Copy out the rows below, switching every "red circle" to "crimson circle" and leaving everything else unchanged.

— Start RECORD EXCERPTS —

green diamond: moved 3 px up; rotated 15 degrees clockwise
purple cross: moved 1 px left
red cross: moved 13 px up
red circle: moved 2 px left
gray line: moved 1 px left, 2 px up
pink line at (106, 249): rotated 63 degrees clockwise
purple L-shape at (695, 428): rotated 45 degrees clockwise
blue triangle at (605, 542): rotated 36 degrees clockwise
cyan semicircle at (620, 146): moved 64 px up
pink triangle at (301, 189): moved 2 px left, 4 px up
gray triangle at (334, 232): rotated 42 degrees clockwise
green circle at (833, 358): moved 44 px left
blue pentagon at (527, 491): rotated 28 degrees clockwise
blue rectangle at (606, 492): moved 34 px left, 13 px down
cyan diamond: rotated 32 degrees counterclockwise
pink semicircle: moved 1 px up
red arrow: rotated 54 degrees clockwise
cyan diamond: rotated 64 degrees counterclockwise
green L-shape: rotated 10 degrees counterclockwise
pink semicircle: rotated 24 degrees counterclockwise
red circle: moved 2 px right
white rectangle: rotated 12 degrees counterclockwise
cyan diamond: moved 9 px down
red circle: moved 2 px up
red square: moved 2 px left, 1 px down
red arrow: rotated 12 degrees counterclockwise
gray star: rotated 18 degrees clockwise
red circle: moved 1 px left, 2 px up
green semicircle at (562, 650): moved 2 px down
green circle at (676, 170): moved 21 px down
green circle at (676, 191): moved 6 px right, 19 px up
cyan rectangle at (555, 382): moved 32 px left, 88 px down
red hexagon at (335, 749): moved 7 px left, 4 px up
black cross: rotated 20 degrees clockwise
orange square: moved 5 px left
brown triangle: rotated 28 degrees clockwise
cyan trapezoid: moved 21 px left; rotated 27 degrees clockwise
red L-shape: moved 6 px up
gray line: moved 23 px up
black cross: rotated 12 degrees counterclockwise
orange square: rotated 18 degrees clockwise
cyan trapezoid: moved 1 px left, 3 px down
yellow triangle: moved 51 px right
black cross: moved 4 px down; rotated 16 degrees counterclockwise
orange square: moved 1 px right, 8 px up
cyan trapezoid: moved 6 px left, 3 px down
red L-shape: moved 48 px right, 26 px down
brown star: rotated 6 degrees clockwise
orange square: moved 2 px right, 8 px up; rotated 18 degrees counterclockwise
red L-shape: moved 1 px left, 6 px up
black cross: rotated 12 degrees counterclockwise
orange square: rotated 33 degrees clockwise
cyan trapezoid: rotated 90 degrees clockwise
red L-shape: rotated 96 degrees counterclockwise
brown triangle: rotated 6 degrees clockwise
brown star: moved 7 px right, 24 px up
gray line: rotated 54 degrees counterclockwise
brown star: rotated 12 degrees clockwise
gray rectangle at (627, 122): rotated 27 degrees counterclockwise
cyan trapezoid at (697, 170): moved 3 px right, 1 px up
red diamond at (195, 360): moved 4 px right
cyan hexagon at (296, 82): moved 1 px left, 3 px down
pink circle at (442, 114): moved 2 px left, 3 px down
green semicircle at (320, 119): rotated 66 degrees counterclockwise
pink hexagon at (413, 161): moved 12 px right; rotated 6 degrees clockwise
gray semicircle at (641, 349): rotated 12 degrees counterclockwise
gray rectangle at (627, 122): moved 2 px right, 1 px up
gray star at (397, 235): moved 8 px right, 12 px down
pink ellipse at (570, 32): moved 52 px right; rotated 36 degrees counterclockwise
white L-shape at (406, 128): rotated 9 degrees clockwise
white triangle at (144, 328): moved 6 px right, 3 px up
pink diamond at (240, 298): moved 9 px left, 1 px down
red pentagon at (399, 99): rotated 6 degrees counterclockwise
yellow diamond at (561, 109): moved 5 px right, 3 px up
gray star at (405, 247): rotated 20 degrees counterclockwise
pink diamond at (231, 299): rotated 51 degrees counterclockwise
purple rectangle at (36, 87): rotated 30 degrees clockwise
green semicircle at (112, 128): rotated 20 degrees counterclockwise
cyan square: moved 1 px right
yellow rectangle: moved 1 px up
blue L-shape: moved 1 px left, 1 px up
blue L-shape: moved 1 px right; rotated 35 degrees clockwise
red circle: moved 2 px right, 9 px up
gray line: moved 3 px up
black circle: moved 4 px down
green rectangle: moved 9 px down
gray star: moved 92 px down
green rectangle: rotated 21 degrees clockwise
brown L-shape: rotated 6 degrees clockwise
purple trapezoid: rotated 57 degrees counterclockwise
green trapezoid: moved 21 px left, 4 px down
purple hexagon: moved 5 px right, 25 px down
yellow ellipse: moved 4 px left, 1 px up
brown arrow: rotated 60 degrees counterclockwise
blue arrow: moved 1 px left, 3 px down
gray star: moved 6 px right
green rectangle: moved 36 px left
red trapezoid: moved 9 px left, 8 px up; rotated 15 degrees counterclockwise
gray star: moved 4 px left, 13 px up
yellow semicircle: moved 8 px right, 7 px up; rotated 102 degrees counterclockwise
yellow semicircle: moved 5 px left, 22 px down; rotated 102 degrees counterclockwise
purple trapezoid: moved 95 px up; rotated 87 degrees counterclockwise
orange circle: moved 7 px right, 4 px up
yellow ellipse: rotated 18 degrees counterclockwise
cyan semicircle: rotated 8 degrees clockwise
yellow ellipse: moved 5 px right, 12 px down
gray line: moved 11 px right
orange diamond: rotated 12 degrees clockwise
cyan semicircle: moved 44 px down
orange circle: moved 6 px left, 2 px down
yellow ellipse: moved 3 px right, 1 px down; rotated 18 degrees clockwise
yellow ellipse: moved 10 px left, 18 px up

— End RECORD EXCERPTS —

__CORRECT RESPONSE__:
green diamond: moved 3 px up; rotated 15 degrees clockwise
purple cross: moved 1 px left
red cross: moved 13 px up
crimson circle: moved 2 px left
gray line: moved 1 px left, 2 px up
pink line at (106, 249): rotated 63 degrees clockwise
purple L-shape at (695, 428): rotated 45 degrees clockwise
blue triangle at (605, 542): rotated 36 degrees clockwise
cyan semicircle at (620, 146): moved 64 px up
pink triangle at (301, 189): moved 2 px left, 4 px up
gray triangle at (334, 232): rotated 42 degrees clockwise
green circle at (833, 358): moved 44 px left
blue pentagon at (527, 491): rotated 28 degrees clockwise
blue rectangle at (606, 492): moved 34 px left, 13 px down
cyan diamond: rotated 32 degrees counterclockwise
pink semicircle: moved 1 px up
red arrow: rotated 54 degrees clockwise
cyan diamond: rotated 64 degrees counterclockwise
green L-shape: rotated 10 degrees counterclockwise
pink semicircle: rotated 24 degrees counterclockwise
crimson circle: moved 2 px right
white rectangle: rotated 12 degrees counterclockwise
cyan diamond: moved 9 px down
crimson circle: moved 2 px up
red square: moved 2 px left, 1 px down
red arrow: rotated 12 degrees counterclockwise
gray star: rotated 18 degrees clockwise
crimson circle: moved 1 px left, 2 px up
green semicircle at (562, 650): moved 2 px down
green circle at (676, 170): moved 21 px down
green circle at (676, 191): moved 6 px right, 19 px up
cyan rectangle at (555, 382): moved 32 px left, 88 px down
red hexagon at (335, 749): moved 7 px left, 4 px up
black cross: rotated 20 degrees clockwise
orange square: moved 5 px left
brown triangle: rotated 28 degrees clockwise
cyan trapezoid: moved 21 px left; rotated 27 degrees clockwise
red L-shape: moved 6 px up
gray line: moved 23 px up
black cross: rotated 12 degrees counterclockwise
orange square: rotated 18 degrees clockwise
cyan trapezoid: moved 1 px left, 3 px down
yellow triangle: moved 51 px right
black cross: moved 4 px down; rotated 16 degrees counterclockwise
orange square: moved 1 px right, 8 px up
cyan trapezoid: moved 6 px left, 3 px down
red L-shape: moved 48 px right, 26 px down
brown star: rotated 6 degrees clockwise
orange square: moved 2 px right, 8 px up; rotated 18 degrees counterclockwise
red L-shape: moved 1 px left, 6 px up
black cross: rotated 12 degrees counterclockwise
orange square: rotated 33 degrees clockwise
cyan trapezoid: rotated 90 degrees clockwise
red L-shape: rotated 96 degrees counterclockwise
brown triangle: rotated 6 degrees clockwise
brown star: moved 7 px right, 24 px up
gray line: rotated 54 degrees counterclockwise
brown star: rotated 12 degrees clockwise
gray rectangle at (627, 122): rotated 27 degrees counterclockwise
cyan trapezoid at (697, 170): moved 3 px right, 1 px up
red diamond at (195, 360): moved 4 px right
cyan hexagon at (296, 82): moved 1 px left, 3 px down
pink circle at (442, 114): moved 2 px left, 3 px down
green semicircle at (320, 119): rotated 66 degrees counterclockwise
pink hexagon at (413, 161): moved 12 px right; rotated 6 degrees clockwise
gray semicircle at (641, 349): rotated 12 degrees counterclockwise
gray rectangle at (627, 122): moved 2 px right, 1 px up
gray star at (397, 235): moved 8 px right, 12 px down
pink ellipse at (570, 32): moved 52 px right; rotated 36 degrees counterclockwise
white L-shape at (406, 128): rotated 9 degrees clockwise
white triangle at (144, 328): moved 6 px right, 3 px up
pink diamond at (240, 298): moved 9 px left, 1 px down
red pentagon at (399, 99): rotated 6 degrees counterclockwise
yellow diamond at (561, 109): moved 5 px right, 3 px up
gray star at (405, 247): rotated 20 degrees counterclockwise
pink diamond at (231, 299): rotated 51 degrees counterclockwise
purple rectangle at (36, 87): rotated 30 degrees clockwise
green semicircle at (112, 128): rotated 20 degrees counterclockwise
cyan square: moved 1 px right
yellow rectangle: moved 1 px up
blue L-shape: moved 1 px left, 1 px up
blue L-shape: moved 1 px right; rotated 35 degrees clockwise
crimson circle: moved 2 px right, 9 px up
gray line: moved 3 px up
black circle: moved 4 px down
green rectangle: moved 9 px down
gray star: moved 92 px down
green rectangle: rotated 21 degrees clockwise
brown L-shape: rotated 6 degrees clockwise
purple trapezoid: rotated 57 degrees counterclockwise
green trapezoid: moved 21 px left, 4 px down
purple hexagon: moved 5 px right, 25 px down
yellow ellipse: moved 4 px left, 1 px up
brown arrow: rotated 60 degrees counterclockwise
blue arrow: moved 1 px left, 3 px down
gray star: moved 6 px right
green rectangle: moved 36 px left
red trapezoid: moved 9 px left, 8 px up; rotated 15 degrees counterclockwise
gray star: moved 4 px left, 13 px up
yellow semicircle: moved 8 px right, 7 px up; rotated 102 degrees counterclockwise
yellow semicircle: moved 5 px left, 22 px down; rotated 102 degrees counterclockwise
purple trapezoid: moved 95 px up; rotated 87 degrees counterclockwise
orange circle: moved 7 px right, 4 px up
yellow ellipse: rotated 18 degrees counterclockwise
cyan semicircle: rotated 8 degrees clockwise
yellow ellipse: moved 5 px right, 12 px down
gray line: moved 11 px right
orange diamond: rotated 12 degrees clockwise
cyan semicircle: moved 44 px down
orange circle: moved 6 px left, 2 px down
yellow ellipse: moved 3 px right, 1 px down; rotated 18 degrees clockwise
yellow ellipse: moved 10 px left, 18 px up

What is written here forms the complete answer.